| Prompt |
Copy out the lines of the data below word for word, leaving out the pictures.

(Stored items)
Segment Open
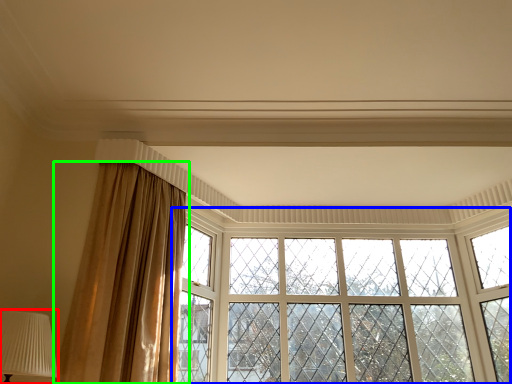
Question: Which object is positioned farthest from table lamp (highlighted by a red box)? Select from window (highlighted by a blue box) and curtain (highlighted by a green box).

Choices:
 (A) window
 (B) curtain

Answer: (A)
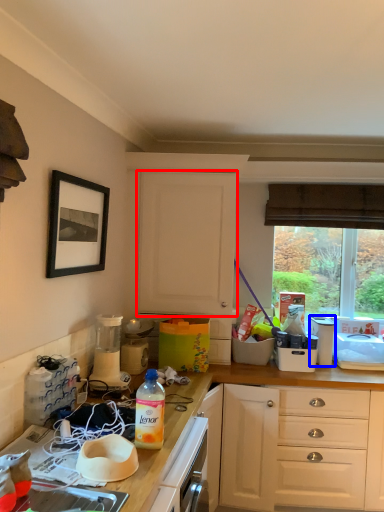
Question: Which object is closer to the camera taking this photo, cabinetry (highlighted by a red box) or appliance (highlighted by a blue box)?

Choices:
 (A) cabinetry
 (B) appliance

Answer: (A)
Segment Closed
| Solved problem |
Question: Which object is positioned farthest from table lamp (highlighted by a red box)? Select from window (highlighted by a blue box) and curtain (highlighted by a green box).

Choices:
 (A) window
 (B) curtain

Answer: (A)
Question: Which object is closer to the camera taking this photo, cabinetry (highlighted by a red box) or appliance (highlighted by a blue box)?

Choices:
 (A) cabinetry
 (B) appliance

Answer: (A)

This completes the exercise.